## [INSTRUCTIONS TO FOLLOW]
Output all entries verbatim, dropping pictures.

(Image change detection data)
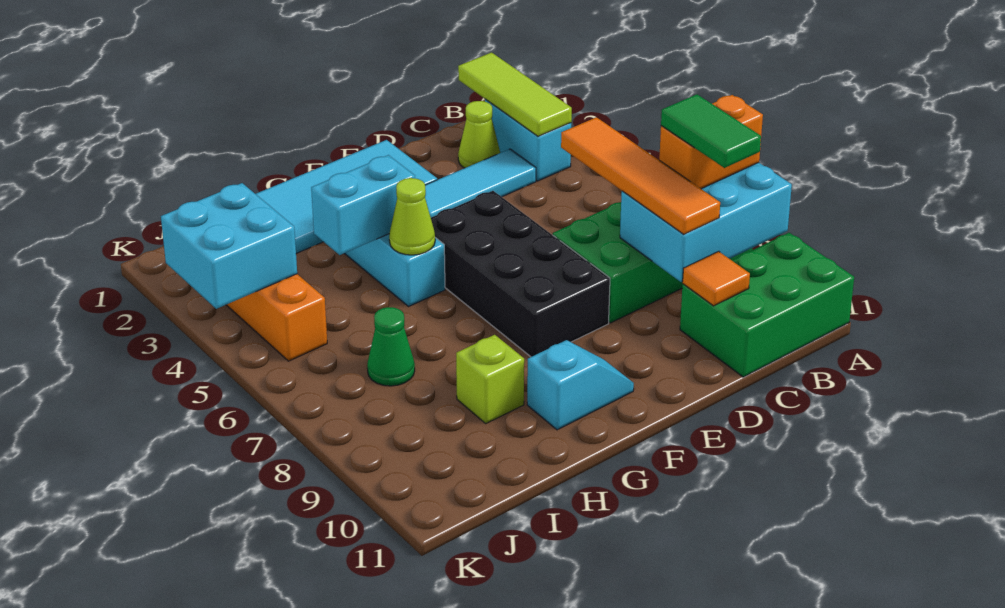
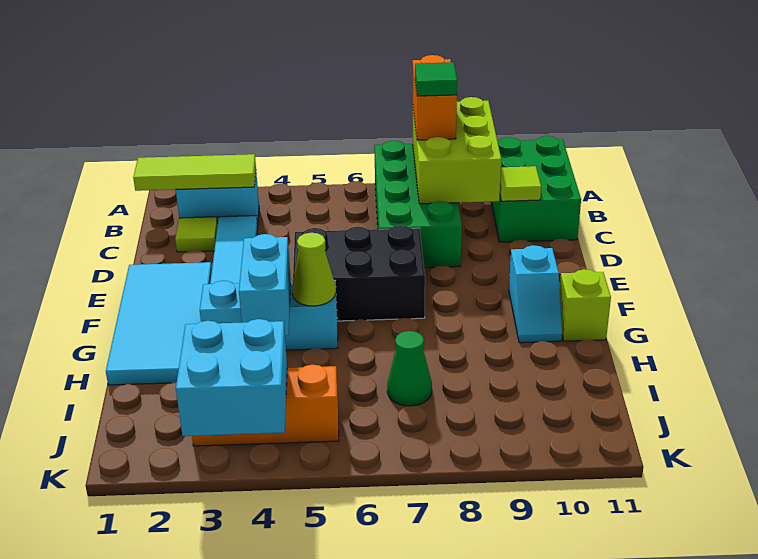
cyan brick A8:C9 level 2 -> lime brick A8:C9 level 2
green tile B8:B9 level 4 -> green tile B8 level 4
lime cone C2 level 1 -> lime tile C2 level 1
orange tile C6:C9 level 3 -> none
orange tile C10 level 2 -> lime tile C10 level 2
black brick E5:F8 level 1 -> black brick E5:F7 level 1
cyan slope F10:G10 level 1 top G -> cyan slope F10:G10 level 1 top F
lime brick H9 level 1 -> lime brick G11 level 1

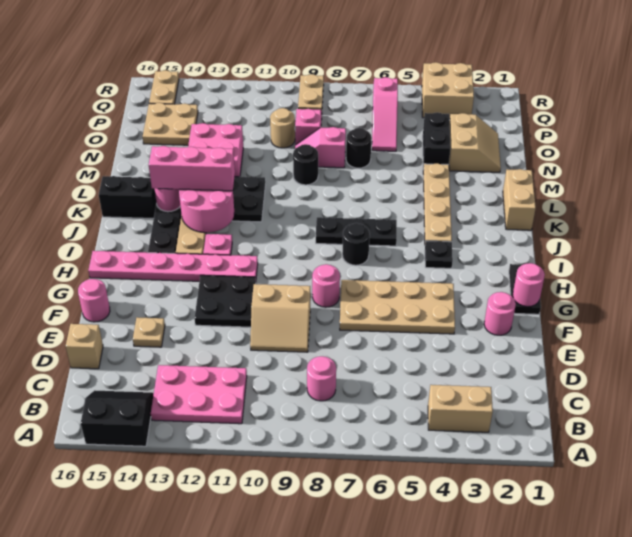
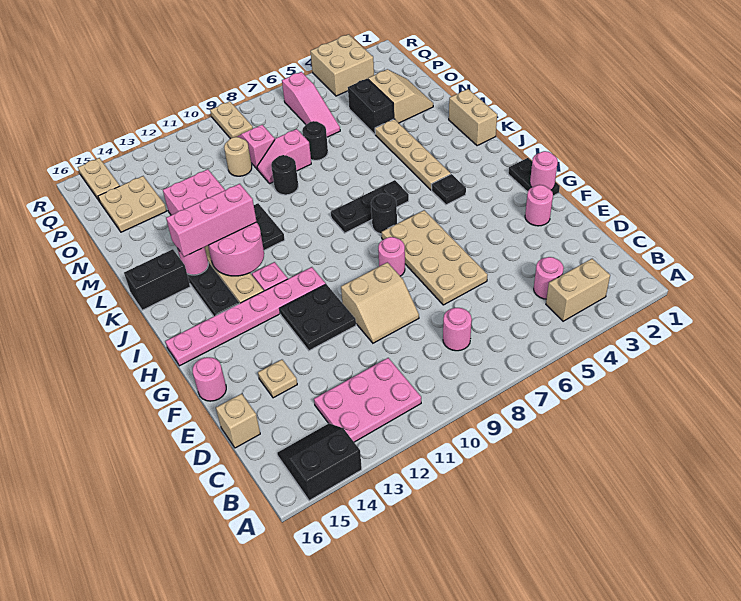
none -> pink round brick C4 level 1
tan plate F4:G7 level 1 -> tan plate E6:H7 level 1

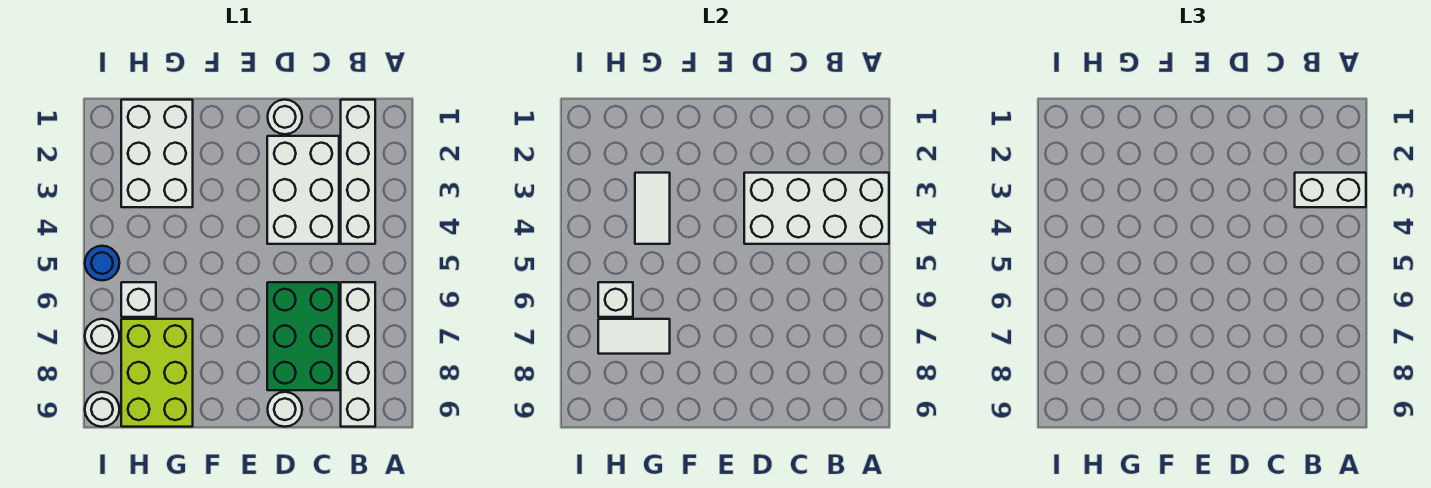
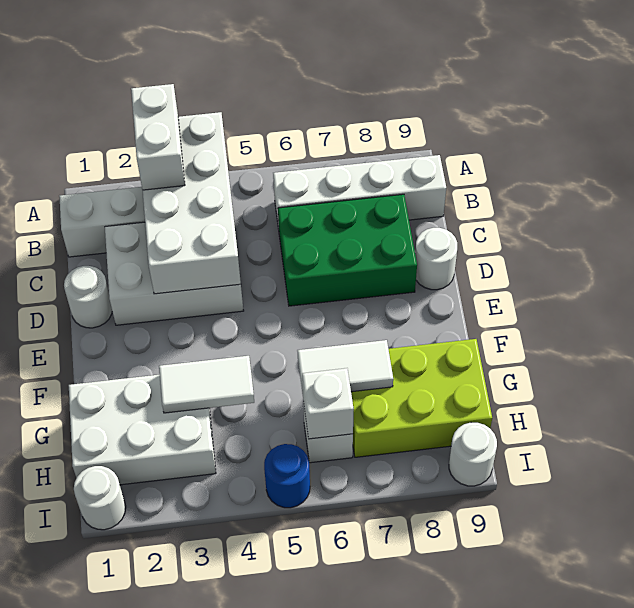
white tile G7:H7 level 2 -> white tile G6:G7 level 2
white round brick I7 level 1 -> white round brick I1 level 1

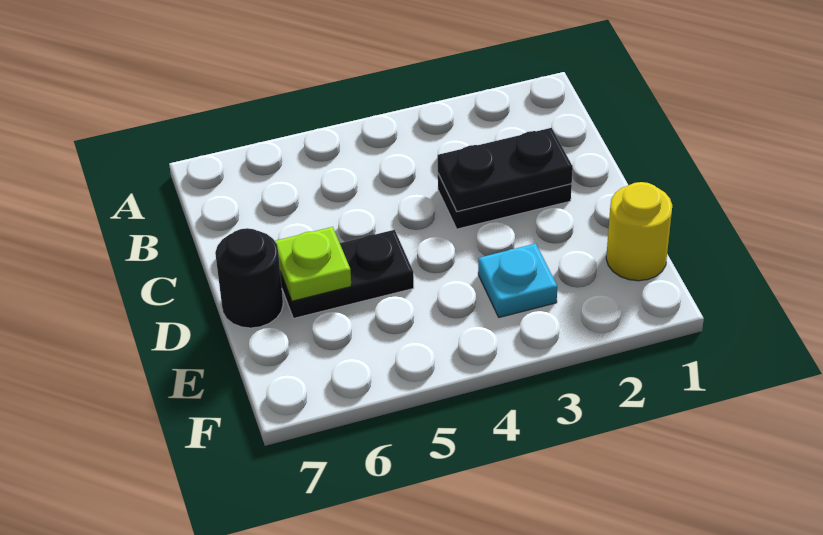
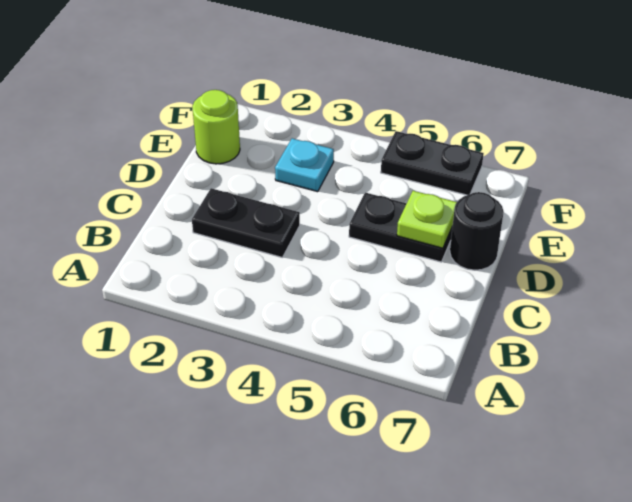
black plate C2:C3 level 2 -> black plate F5:F6 level 1
yellow round brick E1 level 1 -> lime round brick E1 level 1

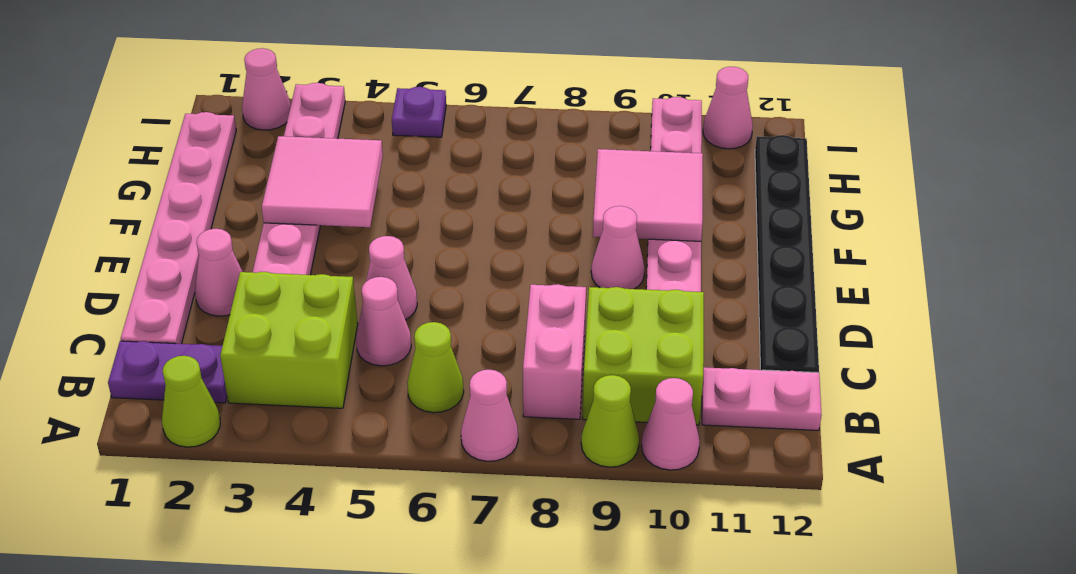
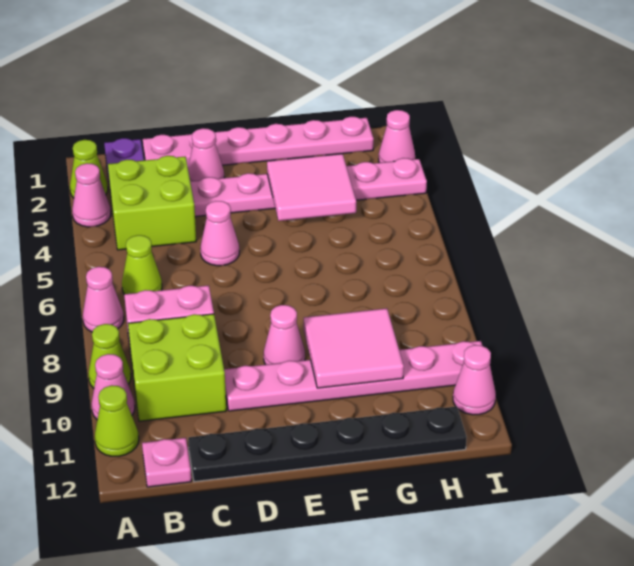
none -> lime cone A11 level 1
pink plate B11:B12 level 1 -> pink plate B12 level 1
pink cone C5 level 1 -> pink cone A3 level 1
purple plate I5 level 1 -> none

## [WRITTEN RESPONSE]
cyan brick A8:C9 level 2 -> lime brick A8:C9 level 2
green tile B8:B9 level 4 -> green tile B8 level 4
lime cone C2 level 1 -> lime tile C2 level 1
orange tile C6:C9 level 3 -> none
orange tile C10 level 2 -> lime tile C10 level 2
black brick E5:F8 level 1 -> black brick E5:F7 level 1
cyan slope F10:G10 level 1 top G -> cyan slope F10:G10 level 1 top F
lime brick H9 level 1 -> lime brick G11 level 1

none -> pink round brick C4 level 1
tan plate F4:G7 level 1 -> tan plate E6:H7 level 1

white tile G7:H7 level 2 -> white tile G6:G7 level 2
white round brick I7 level 1 -> white round brick I1 level 1

black plate C2:C3 level 2 -> black plate F5:F6 level 1
yellow round brick E1 level 1 -> lime round brick E1 level 1

none -> lime cone A11 level 1
pink plate B11:B12 level 1 -> pink plate B12 level 1
pink cone C5 level 1 -> pink cone A3 level 1
purple plate I5 level 1 -> none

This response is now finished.